Revision comparison data
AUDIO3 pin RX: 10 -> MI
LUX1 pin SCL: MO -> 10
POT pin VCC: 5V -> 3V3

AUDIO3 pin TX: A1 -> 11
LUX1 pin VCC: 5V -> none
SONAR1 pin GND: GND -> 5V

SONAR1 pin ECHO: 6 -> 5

TASK
Reproduce each entry above exactly, keeping every character.

OUTPUT OF THE TASK
AUDIO3 pin RX: 10 -> MI
LUX1 pin SCL: MO -> 10
POT pin VCC: 5V -> 3V3

AUDIO3 pin TX: A1 -> 11
LUX1 pin VCC: 5V -> none
SONAR1 pin GND: GND -> 5V

SONAR1 pin ECHO: 6 -> 5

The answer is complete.